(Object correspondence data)
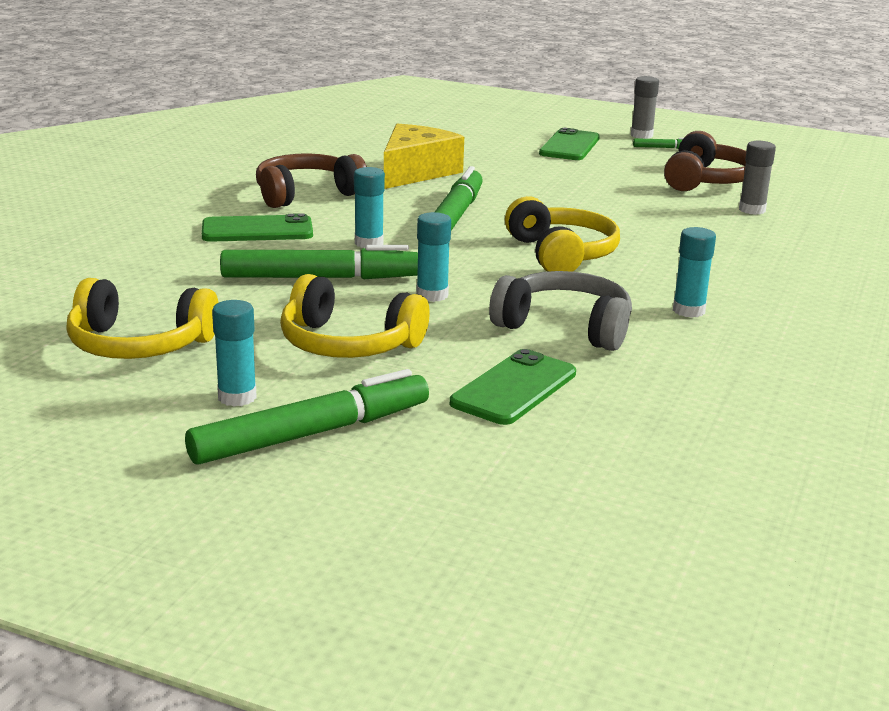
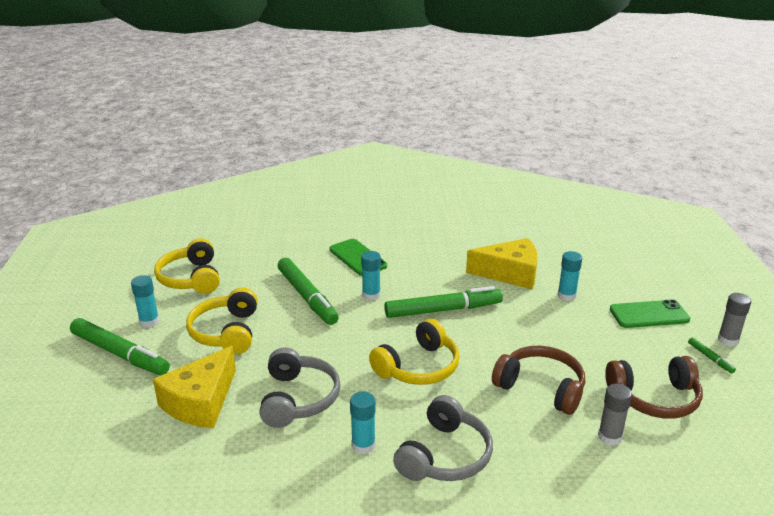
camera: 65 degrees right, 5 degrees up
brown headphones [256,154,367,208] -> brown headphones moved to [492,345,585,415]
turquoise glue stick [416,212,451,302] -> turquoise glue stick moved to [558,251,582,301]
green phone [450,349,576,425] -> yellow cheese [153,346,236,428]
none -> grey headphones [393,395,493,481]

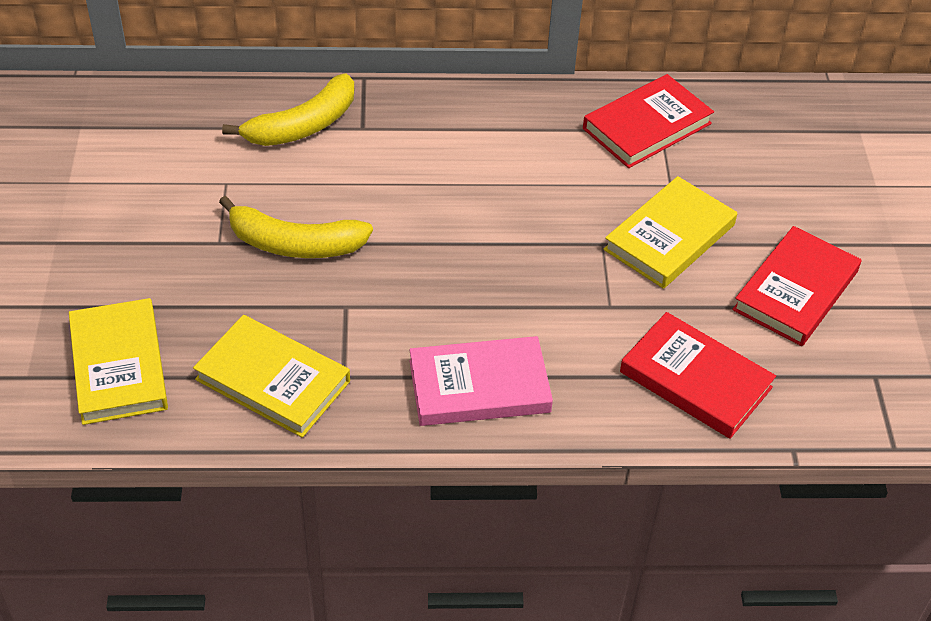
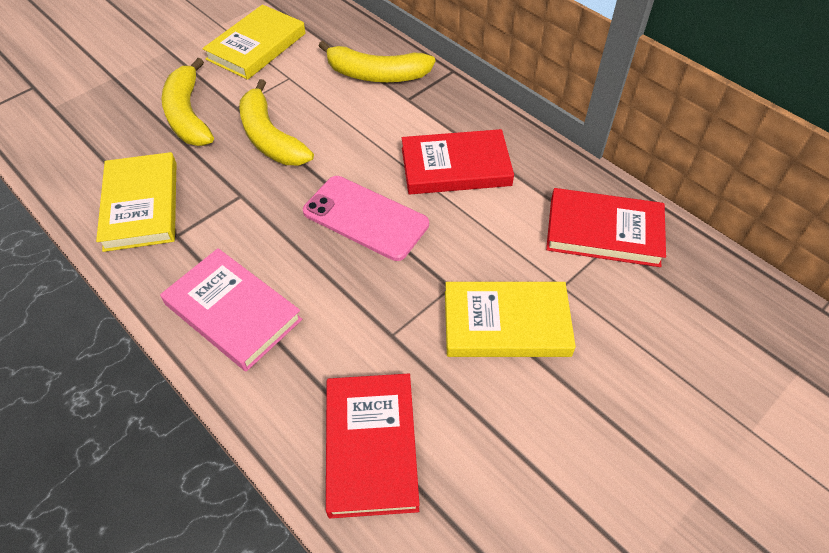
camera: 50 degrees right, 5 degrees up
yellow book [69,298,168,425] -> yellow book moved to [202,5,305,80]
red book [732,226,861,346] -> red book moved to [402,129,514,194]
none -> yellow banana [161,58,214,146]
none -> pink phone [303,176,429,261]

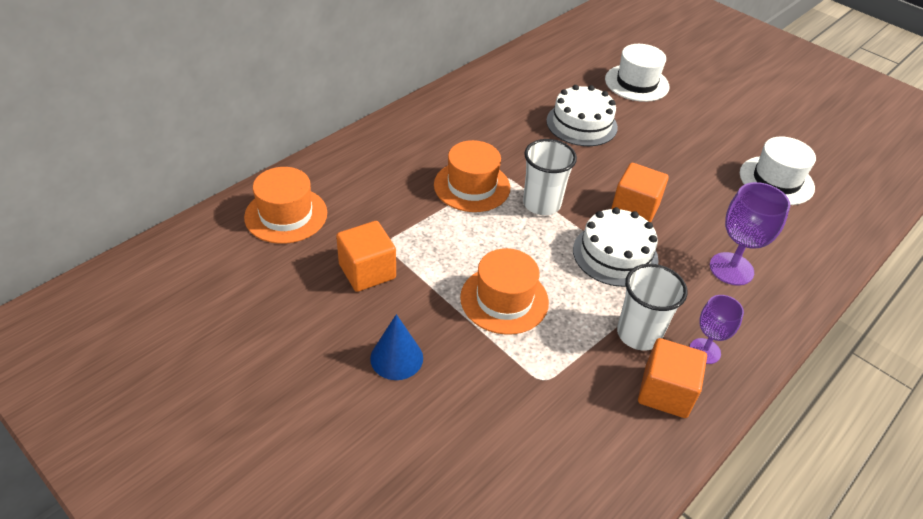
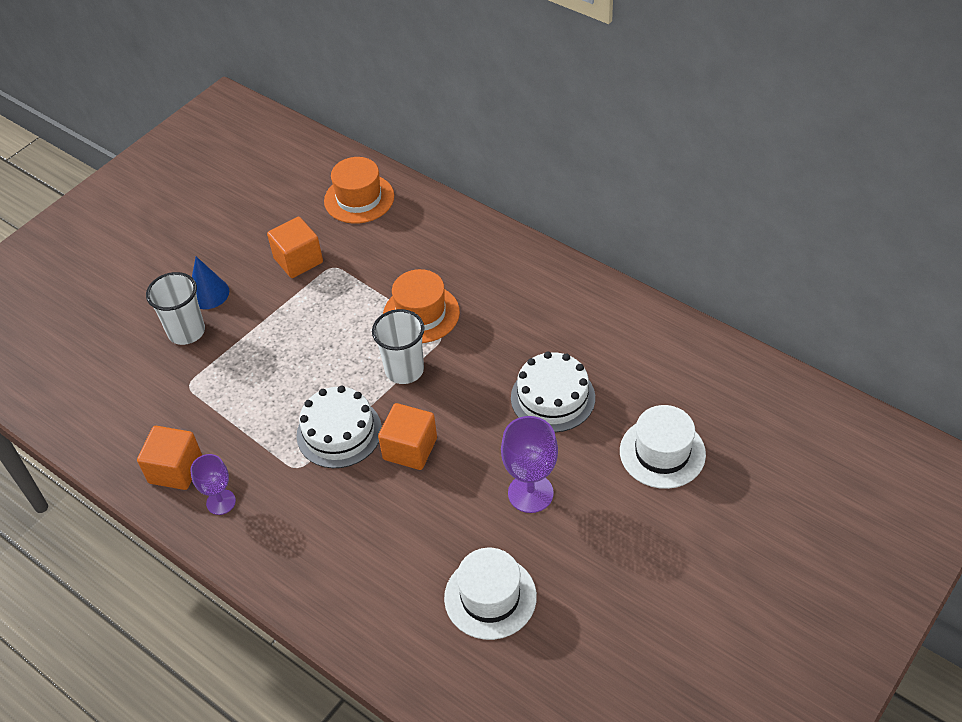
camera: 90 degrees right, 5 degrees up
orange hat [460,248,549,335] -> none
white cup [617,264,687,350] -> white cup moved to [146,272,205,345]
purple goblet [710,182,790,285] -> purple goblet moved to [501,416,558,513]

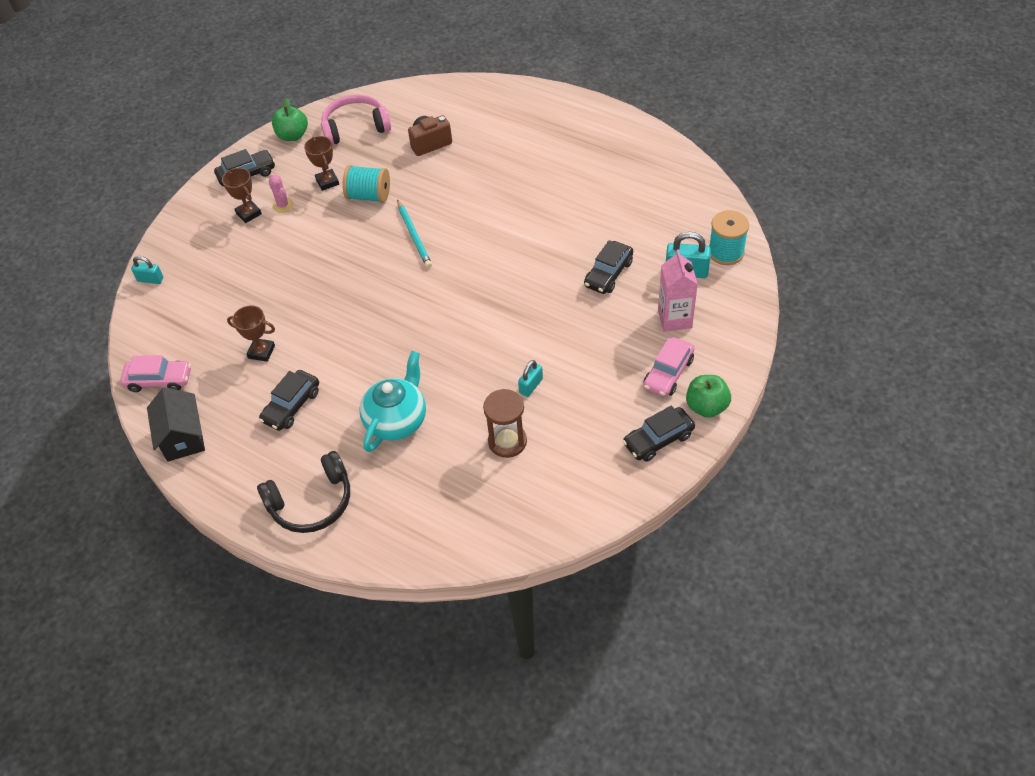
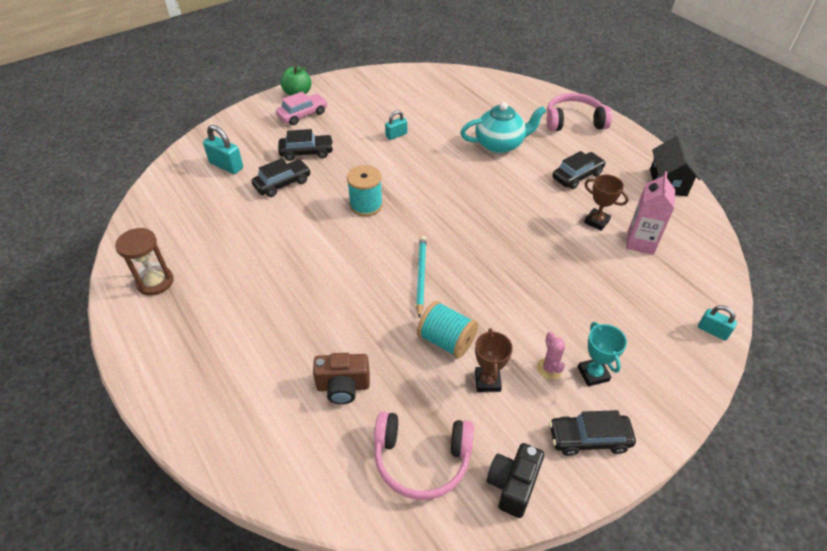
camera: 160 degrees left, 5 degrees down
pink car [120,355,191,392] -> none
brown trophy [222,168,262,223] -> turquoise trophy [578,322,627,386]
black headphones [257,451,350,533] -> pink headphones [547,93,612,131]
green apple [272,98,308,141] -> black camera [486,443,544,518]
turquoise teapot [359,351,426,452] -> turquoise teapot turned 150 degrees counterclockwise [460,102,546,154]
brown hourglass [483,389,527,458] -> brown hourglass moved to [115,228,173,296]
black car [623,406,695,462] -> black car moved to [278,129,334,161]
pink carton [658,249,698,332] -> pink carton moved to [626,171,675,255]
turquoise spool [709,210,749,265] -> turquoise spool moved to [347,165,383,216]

What is being asked | Output only the lines above from the line that holds "turquoise glue stick [416,212,451,302]" through the line that holds "black car [623,406,695,462]", both ends included, and exclude pictures.

Completed exercise |
turquoise glue stick [416,212,451,302] -> turquoise glue stick moved to [558,251,582,301]
green phone [450,349,576,425] -> yellow cheese [153,346,236,428]
none -> grey headphones [393,395,493,481]

camera: 50 degrees right, 5 degrees up
yellow book [69,298,168,425] -> yellow book moved to [202,5,305,80]
red book [732,226,861,346] -> red book moved to [402,129,514,194]
none -> yellow banana [161,58,214,146]
none -> pink phone [303,176,429,261]

camera: 90 degrees right, 5 degrees up
orange hat [460,248,549,335] -> none
white cup [617,264,687,350] -> white cup moved to [146,272,205,345]
purple goblet [710,182,790,285] -> purple goblet moved to [501,416,558,513]

camera: 160 degrees left, 5 degrees down
pink car [120,355,191,392] -> none
brown trophy [222,168,262,223] -> turquoise trophy [578,322,627,386]
black headphones [257,451,350,533] -> pink headphones [547,93,612,131]
green apple [272,98,308,141] -> black camera [486,443,544,518]
turquoise teapot [359,351,426,452] -> turquoise teapot turned 150 degrees counterclockwise [460,102,546,154]
brown hourglass [483,389,527,458] -> brown hourglass moved to [115,228,173,296]
black car [623,406,695,462] -> black car moved to [278,129,334,161]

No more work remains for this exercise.